» YOUR OBJECTIVE: Reproduce the entries exactly. Omit none of them.

» ENTRIES SUPPLIED:
· · ·
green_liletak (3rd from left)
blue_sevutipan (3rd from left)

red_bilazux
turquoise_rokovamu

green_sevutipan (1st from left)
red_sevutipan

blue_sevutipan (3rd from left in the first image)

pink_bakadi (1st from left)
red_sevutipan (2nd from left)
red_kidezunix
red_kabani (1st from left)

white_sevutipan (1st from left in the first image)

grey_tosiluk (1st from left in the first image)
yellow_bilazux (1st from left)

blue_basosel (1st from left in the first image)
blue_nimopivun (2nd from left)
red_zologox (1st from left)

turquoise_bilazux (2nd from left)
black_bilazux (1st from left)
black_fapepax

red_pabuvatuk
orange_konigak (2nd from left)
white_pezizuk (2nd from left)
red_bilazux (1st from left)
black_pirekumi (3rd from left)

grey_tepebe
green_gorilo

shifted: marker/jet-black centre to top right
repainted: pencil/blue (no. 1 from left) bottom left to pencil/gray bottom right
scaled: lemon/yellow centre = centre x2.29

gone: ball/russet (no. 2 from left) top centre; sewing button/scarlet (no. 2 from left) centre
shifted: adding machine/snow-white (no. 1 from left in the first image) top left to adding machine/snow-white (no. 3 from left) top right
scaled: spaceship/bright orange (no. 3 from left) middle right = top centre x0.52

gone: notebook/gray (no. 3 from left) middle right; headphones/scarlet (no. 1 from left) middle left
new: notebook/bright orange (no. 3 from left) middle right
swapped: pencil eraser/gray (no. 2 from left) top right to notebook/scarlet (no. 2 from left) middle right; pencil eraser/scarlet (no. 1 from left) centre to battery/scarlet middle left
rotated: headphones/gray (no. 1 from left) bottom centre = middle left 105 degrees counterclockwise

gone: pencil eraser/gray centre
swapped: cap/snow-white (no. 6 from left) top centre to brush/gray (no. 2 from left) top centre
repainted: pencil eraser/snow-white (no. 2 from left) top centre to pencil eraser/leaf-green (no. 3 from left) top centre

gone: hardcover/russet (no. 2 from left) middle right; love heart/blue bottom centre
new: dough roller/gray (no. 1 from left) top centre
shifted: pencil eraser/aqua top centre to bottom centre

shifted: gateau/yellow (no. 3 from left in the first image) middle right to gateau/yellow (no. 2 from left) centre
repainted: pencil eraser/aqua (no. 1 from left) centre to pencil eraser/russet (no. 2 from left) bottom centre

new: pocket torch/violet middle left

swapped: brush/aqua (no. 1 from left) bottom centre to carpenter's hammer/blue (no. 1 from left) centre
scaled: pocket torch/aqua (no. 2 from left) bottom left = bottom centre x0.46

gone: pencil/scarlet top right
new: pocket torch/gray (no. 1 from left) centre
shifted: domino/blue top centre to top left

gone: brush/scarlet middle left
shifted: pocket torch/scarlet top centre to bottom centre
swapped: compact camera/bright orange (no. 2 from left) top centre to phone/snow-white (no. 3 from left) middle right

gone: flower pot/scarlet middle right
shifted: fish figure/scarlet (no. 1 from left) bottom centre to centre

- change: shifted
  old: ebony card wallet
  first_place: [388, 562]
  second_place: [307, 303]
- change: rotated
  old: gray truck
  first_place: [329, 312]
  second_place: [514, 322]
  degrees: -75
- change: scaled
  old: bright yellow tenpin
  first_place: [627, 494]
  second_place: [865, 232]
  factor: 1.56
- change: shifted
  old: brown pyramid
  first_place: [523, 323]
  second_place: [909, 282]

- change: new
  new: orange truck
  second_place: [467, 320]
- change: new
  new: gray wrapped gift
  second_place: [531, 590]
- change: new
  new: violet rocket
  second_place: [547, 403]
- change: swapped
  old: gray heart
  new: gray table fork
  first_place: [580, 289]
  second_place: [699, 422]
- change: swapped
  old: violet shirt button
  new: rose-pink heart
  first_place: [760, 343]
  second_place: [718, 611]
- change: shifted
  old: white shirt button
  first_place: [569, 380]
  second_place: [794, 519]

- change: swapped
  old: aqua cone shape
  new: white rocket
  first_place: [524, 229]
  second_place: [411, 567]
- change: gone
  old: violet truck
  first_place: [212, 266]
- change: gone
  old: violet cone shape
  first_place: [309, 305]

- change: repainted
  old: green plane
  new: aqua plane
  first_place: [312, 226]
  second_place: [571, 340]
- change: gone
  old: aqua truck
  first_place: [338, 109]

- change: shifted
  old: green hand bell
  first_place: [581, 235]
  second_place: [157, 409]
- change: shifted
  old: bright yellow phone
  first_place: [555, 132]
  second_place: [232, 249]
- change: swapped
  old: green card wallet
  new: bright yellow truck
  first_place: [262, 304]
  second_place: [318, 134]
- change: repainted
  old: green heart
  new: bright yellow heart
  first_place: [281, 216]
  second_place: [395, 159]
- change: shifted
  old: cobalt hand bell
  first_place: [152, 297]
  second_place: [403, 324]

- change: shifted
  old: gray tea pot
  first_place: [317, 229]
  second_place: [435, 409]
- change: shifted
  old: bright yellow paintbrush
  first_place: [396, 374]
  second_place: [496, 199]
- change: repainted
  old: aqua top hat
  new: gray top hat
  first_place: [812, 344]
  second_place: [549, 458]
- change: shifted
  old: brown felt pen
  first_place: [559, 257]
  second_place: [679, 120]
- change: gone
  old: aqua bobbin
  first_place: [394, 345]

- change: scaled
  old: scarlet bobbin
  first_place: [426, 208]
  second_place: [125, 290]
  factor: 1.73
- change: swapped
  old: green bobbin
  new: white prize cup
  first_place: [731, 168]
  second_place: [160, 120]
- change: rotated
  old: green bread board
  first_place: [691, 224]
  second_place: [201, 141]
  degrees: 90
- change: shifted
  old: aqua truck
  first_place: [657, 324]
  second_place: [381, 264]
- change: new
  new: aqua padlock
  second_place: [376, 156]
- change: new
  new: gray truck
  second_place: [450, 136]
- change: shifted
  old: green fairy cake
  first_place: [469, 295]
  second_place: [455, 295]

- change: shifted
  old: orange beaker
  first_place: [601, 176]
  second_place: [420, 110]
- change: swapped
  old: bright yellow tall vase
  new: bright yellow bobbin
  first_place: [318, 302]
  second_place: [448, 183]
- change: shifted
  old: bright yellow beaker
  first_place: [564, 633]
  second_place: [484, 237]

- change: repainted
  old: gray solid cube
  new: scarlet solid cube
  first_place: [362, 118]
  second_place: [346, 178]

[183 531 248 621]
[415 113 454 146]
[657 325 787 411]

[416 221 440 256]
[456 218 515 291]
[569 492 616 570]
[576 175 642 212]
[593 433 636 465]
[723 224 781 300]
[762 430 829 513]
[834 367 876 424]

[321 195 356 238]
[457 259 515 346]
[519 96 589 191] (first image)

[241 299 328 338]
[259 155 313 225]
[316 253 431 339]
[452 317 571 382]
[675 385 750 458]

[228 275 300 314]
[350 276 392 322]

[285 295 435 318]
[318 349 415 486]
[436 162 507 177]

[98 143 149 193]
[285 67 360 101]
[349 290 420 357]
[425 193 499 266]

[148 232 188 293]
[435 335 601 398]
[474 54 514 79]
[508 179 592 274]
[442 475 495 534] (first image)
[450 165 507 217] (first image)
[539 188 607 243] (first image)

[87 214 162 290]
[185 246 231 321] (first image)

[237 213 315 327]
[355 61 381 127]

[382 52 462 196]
· · ·
» OUTPUT OF THE EXERCISE:
green_liletak (3rd from left)
blue_sevutipan (3rd from left)

red_bilazux
turquoise_rokovamu

green_sevutipan (1st from left)
red_sevutipan

blue_sevutipan (3rd from left in the first image)

pink_bakadi (1st from left)
red_sevutipan (2nd from left)
red_kidezunix
red_kabani (1st from left)

white_sevutipan (1st from left in the first image)

grey_tosiluk (1st from left in the first image)
yellow_bilazux (1st from left)

blue_basosel (1st from left in the first image)
blue_nimopivun (2nd from left)
red_zologox (1st from left)

turquoise_bilazux (2nd from left)
black_bilazux (1st from left)
black_fapepax

red_pabuvatuk
orange_konigak (2nd from left)
white_pezizuk (2nd from left)
red_bilazux (1st from left)
black_pirekumi (3rd from left)

grey_tepebe
green_gorilo

shifted: marker/jet-black centre to top right
repainted: pencil/blue (no. 1 from left) bottom left to pencil/gray bottom right
scaled: lemon/yellow centre = centre x2.29

gone: ball/russet (no. 2 from left) top centre; sewing button/scarlet (no. 2 from left) centre
shifted: adding machine/snow-white (no. 1 from left in the first image) top left to adding machine/snow-white (no. 3 from left) top right
scaled: spaceship/bright orange (no. 3 from left) middle right = top centre x0.52

gone: notebook/gray (no. 3 from left) middle right; headphones/scarlet (no. 1 from left) middle left
new: notebook/bright orange (no. 3 from left) middle right
swapped: pencil eraser/gray (no. 2 from left) top right to notebook/scarlet (no. 2 from left) middle right; pencil eraser/scarlet (no. 1 from left) centre to battery/scarlet middle left
rotated: headphones/gray (no. 1 from left) bottom centre = middle left 105 degrees counterclockwise

gone: pencil eraser/gray centre
swapped: cap/snow-white (no. 6 from left) top centre to brush/gray (no. 2 from left) top centre
repainted: pencil eraser/snow-white (no. 2 from left) top centre to pencil eraser/leaf-green (no. 3 from left) top centre

gone: hardcover/russet (no. 2 from left) middle right; love heart/blue bottom centre
new: dough roller/gray (no. 1 from left) top centre
shifted: pencil eraser/aqua top centre to bottom centre

shifted: gateau/yellow (no. 3 from left in the first image) middle right to gateau/yellow (no. 2 from left) centre
repainted: pencil eraser/aqua (no. 1 from left) centre to pencil eraser/russet (no. 2 from left) bottom centre

new: pocket torch/violet middle left

swapped: brush/aqua (no. 1 from left) bottom centre to carpenter's hammer/blue (no. 1 from left) centre
scaled: pocket torch/aqua (no. 2 from left) bottom left = bottom centre x0.46

gone: pencil/scarlet top right
new: pocket torch/gray (no. 1 from left) centre
shifted: domino/blue top centre to top left

gone: brush/scarlet middle left
shifted: pocket torch/scarlet top centre to bottom centre
swapped: compact camera/bright orange (no. 2 from left) top centre to phone/snow-white (no. 3 from left) middle right

gone: flower pot/scarlet middle right
shifted: fish figure/scarlet (no. 1 from left) bottom centre to centre

- change: shifted
  old: ebony card wallet
  first_place: [388, 562]
  second_place: [307, 303]
- change: rotated
  old: gray truck
  first_place: [329, 312]
  second_place: [514, 322]
  degrees: -75
- change: scaled
  old: bright yellow tenpin
  first_place: [627, 494]
  second_place: [865, 232]
  factor: 1.56
- change: shifted
  old: brown pyramid
  first_place: [523, 323]
  second_place: [909, 282]

- change: new
  new: orange truck
  second_place: [467, 320]
- change: new
  new: gray wrapped gift
  second_place: [531, 590]
- change: new
  new: violet rocket
  second_place: [547, 403]
- change: swapped
  old: gray heart
  new: gray table fork
  first_place: [580, 289]
  second_place: [699, 422]
- change: swapped
  old: violet shirt button
  new: rose-pink heart
  first_place: [760, 343]
  second_place: [718, 611]
- change: shifted
  old: white shirt button
  first_place: [569, 380]
  second_place: [794, 519]

- change: swapped
  old: aqua cone shape
  new: white rocket
  first_place: [524, 229]
  second_place: [411, 567]
- change: gone
  old: violet truck
  first_place: [212, 266]
- change: gone
  old: violet cone shape
  first_place: [309, 305]

- change: repainted
  old: green plane
  new: aqua plane
  first_place: [312, 226]
  second_place: [571, 340]
- change: gone
  old: aqua truck
  first_place: [338, 109]

- change: shifted
  old: green hand bell
  first_place: [581, 235]
  second_place: [157, 409]
- change: shifted
  old: bright yellow phone
  first_place: [555, 132]
  second_place: [232, 249]
- change: swapped
  old: green card wallet
  new: bright yellow truck
  first_place: [262, 304]
  second_place: [318, 134]
- change: repainted
  old: green heart
  new: bright yellow heart
  first_place: [281, 216]
  second_place: [395, 159]
- change: shifted
  old: cobalt hand bell
  first_place: [152, 297]
  second_place: [403, 324]

- change: shifted
  old: gray tea pot
  first_place: [317, 229]
  second_place: [435, 409]
- change: shifted
  old: bright yellow paintbrush
  first_place: [396, 374]
  second_place: [496, 199]
- change: repainted
  old: aqua top hat
  new: gray top hat
  first_place: [812, 344]
  second_place: [549, 458]
- change: shifted
  old: brown felt pen
  first_place: [559, 257]
  second_place: [679, 120]
- change: gone
  old: aqua bobbin
  first_place: [394, 345]

- change: scaled
  old: scarlet bobbin
  first_place: [426, 208]
  second_place: [125, 290]
  factor: 1.73
- change: swapped
  old: green bobbin
  new: white prize cup
  first_place: [731, 168]
  second_place: [160, 120]
- change: rotated
  old: green bread board
  first_place: [691, 224]
  second_place: [201, 141]
  degrees: 90
- change: shifted
  old: aqua truck
  first_place: [657, 324]
  second_place: [381, 264]
- change: new
  new: aqua padlock
  second_place: [376, 156]
- change: new
  new: gray truck
  second_place: [450, 136]
- change: shifted
  old: green fairy cake
  first_place: [469, 295]
  second_place: [455, 295]

- change: shifted
  old: orange beaker
  first_place: [601, 176]
  second_place: [420, 110]
- change: swapped
  old: bright yellow tall vase
  new: bright yellow bobbin
  first_place: [318, 302]
  second_place: [448, 183]
- change: shifted
  old: bright yellow beaker
  first_place: [564, 633]
  second_place: [484, 237]

- change: repainted
  old: gray solid cube
  new: scarlet solid cube
  first_place: [362, 118]
  second_place: [346, 178]

[183 531 248 621]
[415 113 454 146]
[657 325 787 411]

[416 221 440 256]
[456 218 515 291]
[569 492 616 570]
[576 175 642 212]
[593 433 636 465]
[723 224 781 300]
[762 430 829 513]
[834 367 876 424]

[321 195 356 238]
[457 259 515 346]
[519 96 589 191] (first image)

[241 299 328 338]
[259 155 313 225]
[316 253 431 339]
[452 317 571 382]
[675 385 750 458]

[228 275 300 314]
[350 276 392 322]

[285 295 435 318]
[318 349 415 486]
[436 162 507 177]

[98 143 149 193]
[285 67 360 101]
[349 290 420 357]
[425 193 499 266]

[148 232 188 293]
[435 335 601 398]
[474 54 514 79]
[508 179 592 274]
[442 475 495 534] (first image)
[450 165 507 217] (first image)
[539 188 607 243] (first image)

[87 214 162 290]
[185 246 231 321] (first image)

[237 213 315 327]
[355 61 381 127]

[382 52 462 196]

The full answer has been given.